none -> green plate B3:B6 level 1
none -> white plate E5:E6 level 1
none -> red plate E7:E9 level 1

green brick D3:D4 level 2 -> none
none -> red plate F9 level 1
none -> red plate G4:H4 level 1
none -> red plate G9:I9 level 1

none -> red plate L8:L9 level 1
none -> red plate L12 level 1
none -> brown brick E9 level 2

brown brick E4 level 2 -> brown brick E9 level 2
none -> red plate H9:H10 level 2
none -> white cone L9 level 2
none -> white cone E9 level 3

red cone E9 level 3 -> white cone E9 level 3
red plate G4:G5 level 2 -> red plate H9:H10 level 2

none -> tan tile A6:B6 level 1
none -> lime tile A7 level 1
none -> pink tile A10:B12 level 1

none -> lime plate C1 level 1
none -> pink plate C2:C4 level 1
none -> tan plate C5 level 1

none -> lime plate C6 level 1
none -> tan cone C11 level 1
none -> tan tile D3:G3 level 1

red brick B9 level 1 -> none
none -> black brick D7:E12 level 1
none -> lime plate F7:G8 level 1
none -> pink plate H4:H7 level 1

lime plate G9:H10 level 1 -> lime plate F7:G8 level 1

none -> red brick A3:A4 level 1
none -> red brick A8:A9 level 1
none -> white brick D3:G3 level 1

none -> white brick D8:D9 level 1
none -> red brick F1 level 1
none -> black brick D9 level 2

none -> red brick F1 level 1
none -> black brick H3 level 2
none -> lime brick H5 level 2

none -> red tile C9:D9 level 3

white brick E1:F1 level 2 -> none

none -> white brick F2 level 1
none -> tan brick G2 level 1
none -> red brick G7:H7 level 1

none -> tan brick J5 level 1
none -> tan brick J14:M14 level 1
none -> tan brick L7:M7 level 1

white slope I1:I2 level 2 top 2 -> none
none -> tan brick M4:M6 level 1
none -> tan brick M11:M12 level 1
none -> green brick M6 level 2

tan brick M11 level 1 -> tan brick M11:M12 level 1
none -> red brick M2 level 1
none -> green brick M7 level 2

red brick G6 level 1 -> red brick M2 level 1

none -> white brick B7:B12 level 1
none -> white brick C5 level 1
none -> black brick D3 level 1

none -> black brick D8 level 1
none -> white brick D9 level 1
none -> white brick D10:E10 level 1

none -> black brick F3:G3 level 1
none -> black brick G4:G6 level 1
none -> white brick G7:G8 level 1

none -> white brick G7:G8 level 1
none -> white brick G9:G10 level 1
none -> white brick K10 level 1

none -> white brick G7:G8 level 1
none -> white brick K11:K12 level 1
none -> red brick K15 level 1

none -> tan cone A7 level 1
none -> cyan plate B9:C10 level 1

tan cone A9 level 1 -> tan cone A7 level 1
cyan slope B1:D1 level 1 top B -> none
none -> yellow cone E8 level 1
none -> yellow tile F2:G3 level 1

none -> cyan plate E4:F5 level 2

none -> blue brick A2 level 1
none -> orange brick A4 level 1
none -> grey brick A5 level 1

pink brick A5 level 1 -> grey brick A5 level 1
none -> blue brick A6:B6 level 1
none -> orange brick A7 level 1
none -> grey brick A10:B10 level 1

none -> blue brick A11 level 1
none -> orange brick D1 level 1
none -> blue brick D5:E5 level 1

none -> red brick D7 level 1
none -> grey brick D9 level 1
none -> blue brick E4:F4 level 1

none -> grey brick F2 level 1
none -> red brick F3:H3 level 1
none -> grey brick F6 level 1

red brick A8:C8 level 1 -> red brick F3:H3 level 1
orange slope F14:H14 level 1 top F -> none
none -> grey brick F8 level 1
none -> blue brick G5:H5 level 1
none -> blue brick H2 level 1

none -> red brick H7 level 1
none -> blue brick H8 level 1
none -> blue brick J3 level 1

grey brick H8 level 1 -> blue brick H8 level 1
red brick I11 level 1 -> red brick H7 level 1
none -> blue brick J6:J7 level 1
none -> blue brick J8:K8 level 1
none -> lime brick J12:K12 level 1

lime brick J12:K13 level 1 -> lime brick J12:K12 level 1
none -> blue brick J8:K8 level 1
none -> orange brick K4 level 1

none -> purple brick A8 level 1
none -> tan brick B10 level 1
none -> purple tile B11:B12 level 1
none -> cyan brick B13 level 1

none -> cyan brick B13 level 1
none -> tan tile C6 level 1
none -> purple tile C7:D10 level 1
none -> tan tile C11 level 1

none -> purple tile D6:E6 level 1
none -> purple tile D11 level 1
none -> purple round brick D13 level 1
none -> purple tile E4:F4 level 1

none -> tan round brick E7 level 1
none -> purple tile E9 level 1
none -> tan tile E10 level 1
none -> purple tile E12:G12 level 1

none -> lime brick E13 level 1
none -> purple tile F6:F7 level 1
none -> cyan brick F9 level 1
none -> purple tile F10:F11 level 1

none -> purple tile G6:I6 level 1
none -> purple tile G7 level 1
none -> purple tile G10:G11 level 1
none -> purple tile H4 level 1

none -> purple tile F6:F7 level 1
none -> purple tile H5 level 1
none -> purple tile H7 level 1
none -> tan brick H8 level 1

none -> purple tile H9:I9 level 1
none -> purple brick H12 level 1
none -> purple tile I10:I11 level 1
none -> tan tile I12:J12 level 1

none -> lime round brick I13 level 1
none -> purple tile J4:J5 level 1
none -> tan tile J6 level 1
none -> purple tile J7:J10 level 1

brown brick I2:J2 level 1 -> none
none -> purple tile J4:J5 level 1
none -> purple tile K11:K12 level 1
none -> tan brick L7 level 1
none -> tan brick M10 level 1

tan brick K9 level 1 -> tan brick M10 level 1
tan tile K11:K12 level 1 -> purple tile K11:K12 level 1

■ Exercise brief
Among the entries above, the lines between the ones containing "none -> white brick K11:K12 level 1" and "none -> purple tile E4:F4 level 1", inclusive, are to be transcribed exactly. No other line is to be given.

■ Exercise result
none -> white brick K11:K12 level 1
none -> red brick K15 level 1

none -> tan cone A7 level 1
none -> cyan plate B9:C10 level 1

tan cone A9 level 1 -> tan cone A7 level 1
cyan slope B1:D1 level 1 top B -> none
none -> yellow cone E8 level 1
none -> yellow tile F2:G3 level 1

none -> cyan plate E4:F5 level 2

none -> blue brick A2 level 1
none -> orange brick A4 level 1
none -> grey brick A5 level 1

pink brick A5 level 1 -> grey brick A5 level 1
none -> blue brick A6:B6 level 1
none -> orange brick A7 level 1
none -> grey brick A10:B10 level 1

none -> blue brick A11 level 1
none -> orange brick D1 level 1
none -> blue brick D5:E5 level 1

none -> red brick D7 level 1
none -> grey brick D9 level 1
none -> blue brick E4:F4 level 1

none -> grey brick F2 level 1
none -> red brick F3:H3 level 1
none -> grey brick F6 level 1

red brick A8:C8 level 1 -> red brick F3:H3 level 1
orange slope F14:H14 level 1 top F -> none
none -> grey brick F8 level 1
none -> blue brick G5:H5 level 1
none -> blue brick H2 level 1

none -> red brick H7 level 1
none -> blue brick H8 level 1
none -> blue brick J3 level 1

grey brick H8 level 1 -> blue brick H8 level 1
red brick I11 level 1 -> red brick H7 level 1
none -> blue brick J6:J7 level 1
none -> blue brick J8:K8 level 1
none -> lime brick J12:K12 level 1

lime brick J12:K13 level 1 -> lime brick J12:K12 level 1
none -> blue brick J8:K8 level 1
none -> orange brick K4 level 1

none -> purple brick A8 level 1
none -> tan brick B10 level 1
none -> purple tile B11:B12 level 1
none -> cyan brick B13 level 1

none -> cyan brick B13 level 1
none -> tan tile C6 level 1
none -> purple tile C7:D10 level 1
none -> tan tile C11 level 1

none -> purple tile D6:E6 level 1
none -> purple tile D11 level 1
none -> purple round brick D13 level 1
none -> purple tile E4:F4 level 1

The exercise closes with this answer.